═════ Information ═════
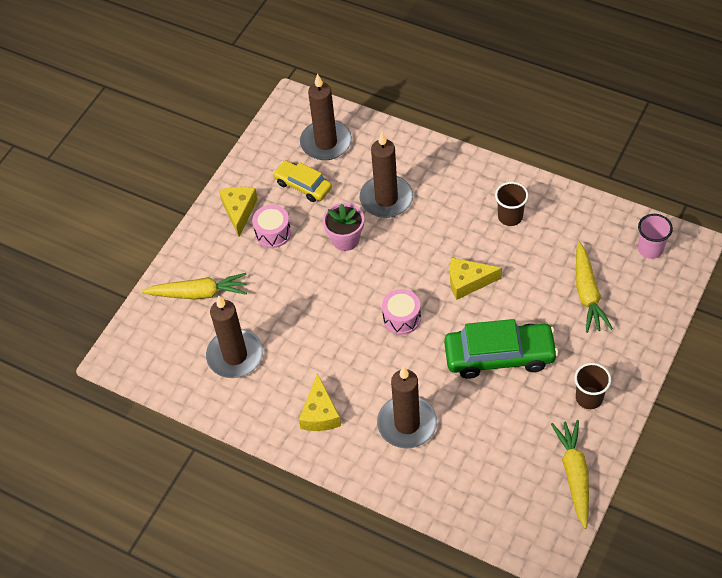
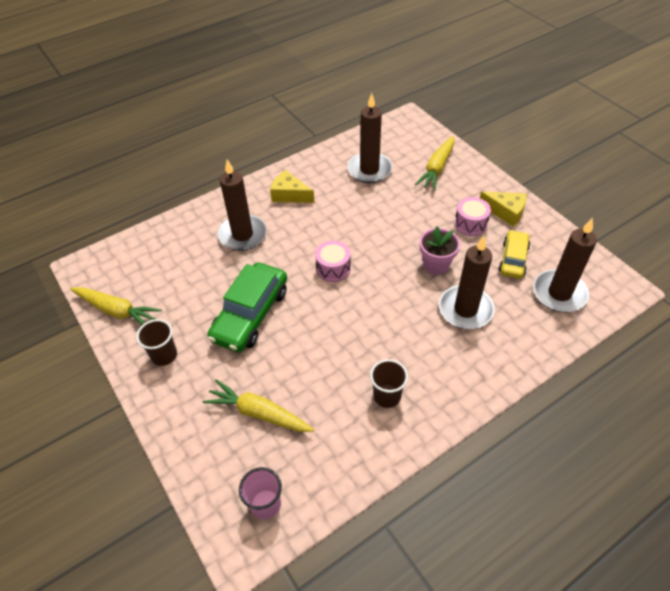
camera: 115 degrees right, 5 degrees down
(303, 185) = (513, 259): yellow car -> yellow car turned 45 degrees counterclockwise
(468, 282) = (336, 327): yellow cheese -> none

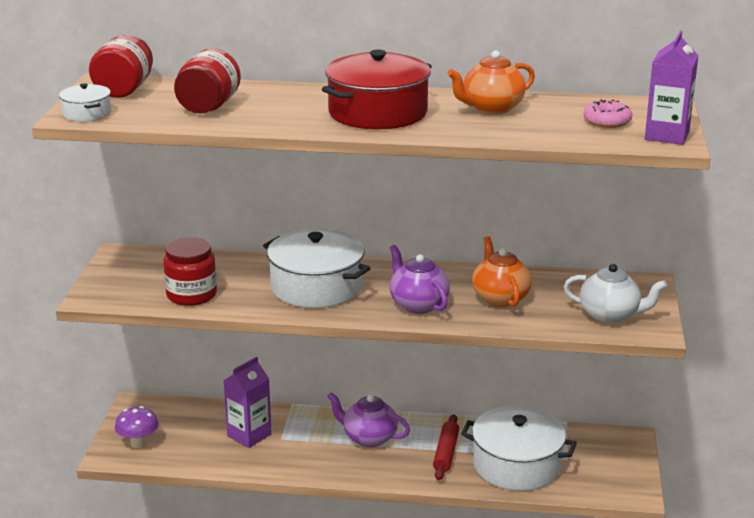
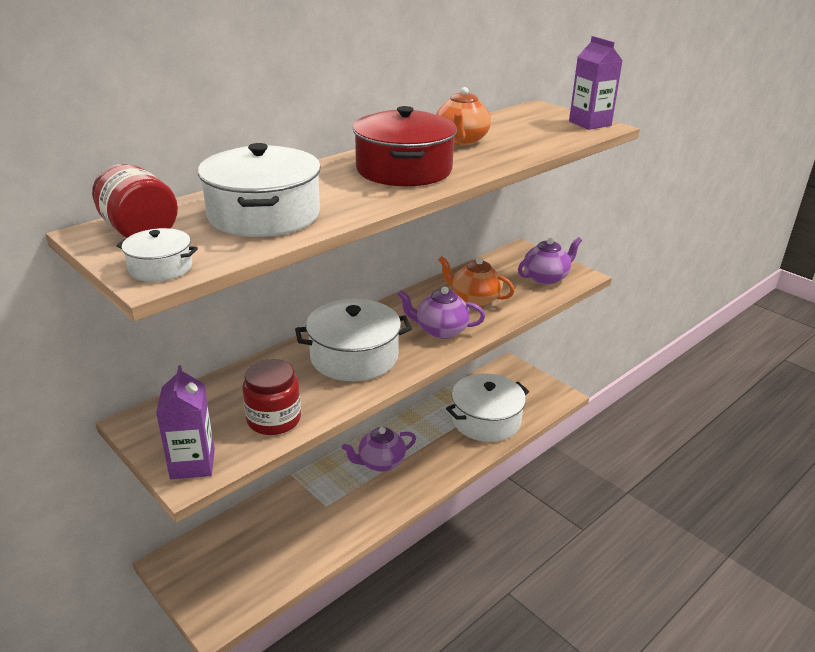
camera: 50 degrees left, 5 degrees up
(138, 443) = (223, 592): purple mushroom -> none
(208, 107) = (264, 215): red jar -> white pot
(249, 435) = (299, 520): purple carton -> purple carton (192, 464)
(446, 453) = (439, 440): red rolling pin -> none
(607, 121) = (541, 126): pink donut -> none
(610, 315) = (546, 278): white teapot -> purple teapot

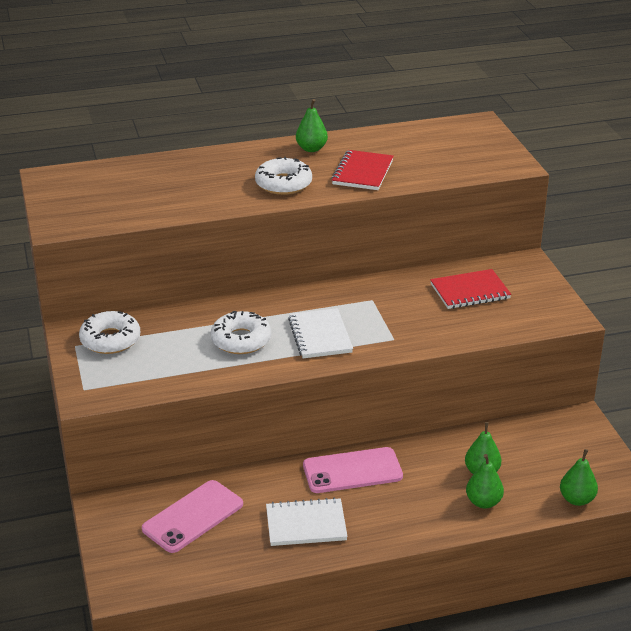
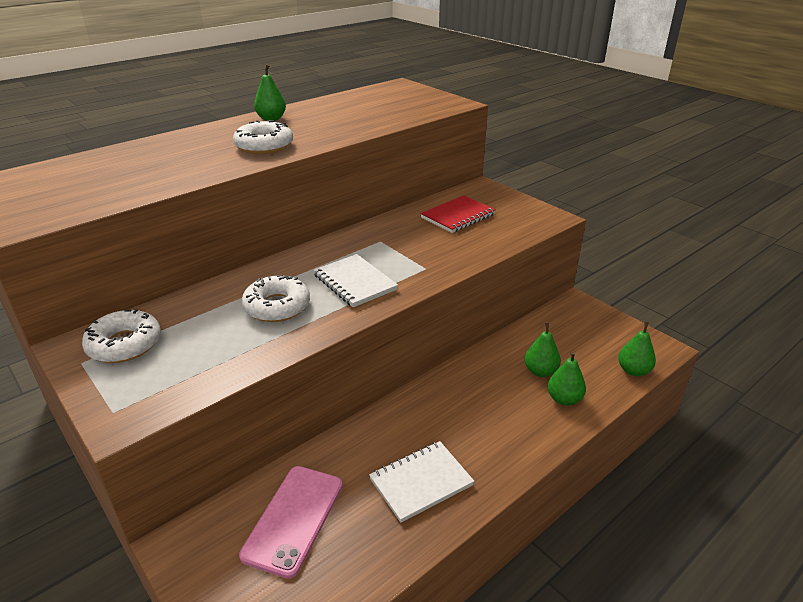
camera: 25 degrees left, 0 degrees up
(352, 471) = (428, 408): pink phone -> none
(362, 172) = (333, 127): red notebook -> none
═════
◆ The problem ◆
Copy the lines from the line that contains "(610, 315) = (546, 278): white" through the end of the records, exactly and with nothing added; leave the pictures out.

◆ Output for this task ◆
(610, 315) = (546, 278): white teapot -> purple teapot

camera: 25 degrees left, 0 degrees up
(352, 471) = (428, 408): pink phone -> none
(362, 172) = (333, 127): red notebook -> none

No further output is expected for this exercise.